* Prompt:
What is needed is an exact copy of the lines in the listing below, from the one with "camera: 50 degrees left, 10 degrees down" up to and including the one with "(632, 286) = (595, 274): blue cone -> none", with no other lines.

* Data supplied:

-------------------------

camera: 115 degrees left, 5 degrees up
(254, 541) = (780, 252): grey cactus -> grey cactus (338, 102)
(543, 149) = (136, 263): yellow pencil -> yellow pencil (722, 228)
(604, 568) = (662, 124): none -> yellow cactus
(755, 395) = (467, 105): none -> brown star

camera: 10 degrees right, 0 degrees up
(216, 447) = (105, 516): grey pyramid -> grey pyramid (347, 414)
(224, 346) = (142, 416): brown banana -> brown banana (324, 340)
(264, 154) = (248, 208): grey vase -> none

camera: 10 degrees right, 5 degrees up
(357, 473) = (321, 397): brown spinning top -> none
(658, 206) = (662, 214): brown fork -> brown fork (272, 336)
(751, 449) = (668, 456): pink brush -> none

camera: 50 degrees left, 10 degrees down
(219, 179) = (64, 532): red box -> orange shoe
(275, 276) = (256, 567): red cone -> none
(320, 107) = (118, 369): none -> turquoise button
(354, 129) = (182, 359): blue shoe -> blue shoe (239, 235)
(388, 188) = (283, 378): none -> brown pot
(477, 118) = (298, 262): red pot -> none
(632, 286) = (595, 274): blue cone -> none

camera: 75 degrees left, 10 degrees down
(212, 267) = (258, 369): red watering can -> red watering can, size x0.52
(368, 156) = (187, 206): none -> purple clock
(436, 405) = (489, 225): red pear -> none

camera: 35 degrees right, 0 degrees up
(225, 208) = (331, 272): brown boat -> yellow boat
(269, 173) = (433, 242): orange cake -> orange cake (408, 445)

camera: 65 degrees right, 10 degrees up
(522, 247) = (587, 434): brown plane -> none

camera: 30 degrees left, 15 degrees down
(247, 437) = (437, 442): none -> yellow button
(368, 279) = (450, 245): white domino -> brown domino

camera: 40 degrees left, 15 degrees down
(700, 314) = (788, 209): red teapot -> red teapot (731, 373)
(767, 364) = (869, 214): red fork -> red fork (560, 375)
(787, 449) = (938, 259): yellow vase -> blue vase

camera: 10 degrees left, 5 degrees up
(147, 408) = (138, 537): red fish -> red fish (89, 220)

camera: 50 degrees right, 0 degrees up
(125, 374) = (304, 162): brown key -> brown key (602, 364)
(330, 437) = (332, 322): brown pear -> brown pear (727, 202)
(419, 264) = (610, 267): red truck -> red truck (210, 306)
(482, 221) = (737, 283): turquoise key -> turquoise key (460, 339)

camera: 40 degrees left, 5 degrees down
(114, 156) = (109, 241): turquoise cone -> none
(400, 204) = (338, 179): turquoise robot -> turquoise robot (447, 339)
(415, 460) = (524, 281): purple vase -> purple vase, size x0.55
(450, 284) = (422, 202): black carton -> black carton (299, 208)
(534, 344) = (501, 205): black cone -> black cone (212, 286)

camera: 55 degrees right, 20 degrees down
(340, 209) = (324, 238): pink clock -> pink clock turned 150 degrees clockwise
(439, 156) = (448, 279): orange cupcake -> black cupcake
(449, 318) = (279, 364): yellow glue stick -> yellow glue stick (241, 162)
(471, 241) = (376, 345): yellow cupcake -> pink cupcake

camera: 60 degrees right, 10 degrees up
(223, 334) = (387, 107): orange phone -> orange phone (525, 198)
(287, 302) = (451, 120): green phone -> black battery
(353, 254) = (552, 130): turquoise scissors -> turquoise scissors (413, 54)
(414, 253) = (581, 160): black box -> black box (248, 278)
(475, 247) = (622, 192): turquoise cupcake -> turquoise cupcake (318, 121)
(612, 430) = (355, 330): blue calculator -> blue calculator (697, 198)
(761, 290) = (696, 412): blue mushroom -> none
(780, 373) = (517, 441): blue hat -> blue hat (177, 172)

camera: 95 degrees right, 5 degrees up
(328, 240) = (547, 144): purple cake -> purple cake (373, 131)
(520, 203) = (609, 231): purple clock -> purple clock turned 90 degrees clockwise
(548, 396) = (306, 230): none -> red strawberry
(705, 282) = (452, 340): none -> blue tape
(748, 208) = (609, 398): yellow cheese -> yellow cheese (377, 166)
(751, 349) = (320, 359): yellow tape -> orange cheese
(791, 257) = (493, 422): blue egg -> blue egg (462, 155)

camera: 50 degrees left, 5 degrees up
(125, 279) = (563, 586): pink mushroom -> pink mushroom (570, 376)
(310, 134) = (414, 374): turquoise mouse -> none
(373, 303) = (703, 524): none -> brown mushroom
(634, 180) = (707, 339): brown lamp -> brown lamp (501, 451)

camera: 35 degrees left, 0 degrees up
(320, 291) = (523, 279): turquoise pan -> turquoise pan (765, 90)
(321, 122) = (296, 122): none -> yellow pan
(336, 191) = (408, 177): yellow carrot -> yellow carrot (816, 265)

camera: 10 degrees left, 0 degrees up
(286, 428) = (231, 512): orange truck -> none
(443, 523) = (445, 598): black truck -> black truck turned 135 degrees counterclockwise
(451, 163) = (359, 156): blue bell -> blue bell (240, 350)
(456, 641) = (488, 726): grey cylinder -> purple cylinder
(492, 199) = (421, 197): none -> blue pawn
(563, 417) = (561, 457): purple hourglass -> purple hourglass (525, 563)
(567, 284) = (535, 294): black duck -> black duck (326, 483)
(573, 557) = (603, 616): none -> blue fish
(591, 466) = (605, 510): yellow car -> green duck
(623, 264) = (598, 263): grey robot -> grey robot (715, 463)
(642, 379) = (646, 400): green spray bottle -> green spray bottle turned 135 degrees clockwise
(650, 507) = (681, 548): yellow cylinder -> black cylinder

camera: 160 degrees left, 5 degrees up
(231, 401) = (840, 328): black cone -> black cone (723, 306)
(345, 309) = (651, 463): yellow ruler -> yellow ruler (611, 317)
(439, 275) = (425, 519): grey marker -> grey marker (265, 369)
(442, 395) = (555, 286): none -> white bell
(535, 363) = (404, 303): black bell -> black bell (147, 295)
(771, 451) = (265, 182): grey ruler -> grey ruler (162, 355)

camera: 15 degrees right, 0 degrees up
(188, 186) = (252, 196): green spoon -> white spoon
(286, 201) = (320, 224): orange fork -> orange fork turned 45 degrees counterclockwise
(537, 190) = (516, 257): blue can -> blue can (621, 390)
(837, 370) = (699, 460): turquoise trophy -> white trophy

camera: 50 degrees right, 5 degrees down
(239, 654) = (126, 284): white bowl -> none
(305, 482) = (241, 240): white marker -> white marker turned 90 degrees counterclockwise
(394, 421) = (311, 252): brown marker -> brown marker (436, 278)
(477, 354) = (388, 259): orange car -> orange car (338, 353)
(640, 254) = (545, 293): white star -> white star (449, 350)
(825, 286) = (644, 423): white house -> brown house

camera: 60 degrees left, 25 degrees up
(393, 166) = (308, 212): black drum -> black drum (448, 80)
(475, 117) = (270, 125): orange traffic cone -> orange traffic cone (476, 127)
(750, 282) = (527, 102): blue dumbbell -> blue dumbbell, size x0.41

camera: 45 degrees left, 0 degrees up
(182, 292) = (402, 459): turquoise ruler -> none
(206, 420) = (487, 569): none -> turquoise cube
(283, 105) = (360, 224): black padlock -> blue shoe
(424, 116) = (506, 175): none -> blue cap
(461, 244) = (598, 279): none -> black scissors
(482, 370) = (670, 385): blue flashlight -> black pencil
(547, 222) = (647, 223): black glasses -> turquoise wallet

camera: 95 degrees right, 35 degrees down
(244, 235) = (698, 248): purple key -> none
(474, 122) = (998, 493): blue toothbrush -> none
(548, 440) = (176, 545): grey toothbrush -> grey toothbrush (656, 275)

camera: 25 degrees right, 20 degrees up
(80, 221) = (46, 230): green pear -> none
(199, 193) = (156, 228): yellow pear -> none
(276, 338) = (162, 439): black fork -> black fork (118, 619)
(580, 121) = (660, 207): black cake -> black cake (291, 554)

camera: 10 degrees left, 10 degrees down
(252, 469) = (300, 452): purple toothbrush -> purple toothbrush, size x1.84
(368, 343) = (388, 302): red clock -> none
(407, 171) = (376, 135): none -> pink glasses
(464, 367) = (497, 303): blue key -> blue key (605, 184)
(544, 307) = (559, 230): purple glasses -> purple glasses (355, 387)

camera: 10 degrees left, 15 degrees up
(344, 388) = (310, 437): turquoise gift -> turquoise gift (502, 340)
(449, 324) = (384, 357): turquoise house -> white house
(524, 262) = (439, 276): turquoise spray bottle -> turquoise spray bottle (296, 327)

-------------------------

* Output of the task:
camera: 50 degrees left, 10 degrees down
(219, 179) = (64, 532): red box -> orange shoe
(275, 276) = (256, 567): red cone -> none
(320, 107) = (118, 369): none -> turquoise button
(354, 129) = (182, 359): blue shoe -> blue shoe (239, 235)
(388, 188) = (283, 378): none -> brown pot
(477, 118) = (298, 262): red pot -> none
(632, 286) = (595, 274): blue cone -> none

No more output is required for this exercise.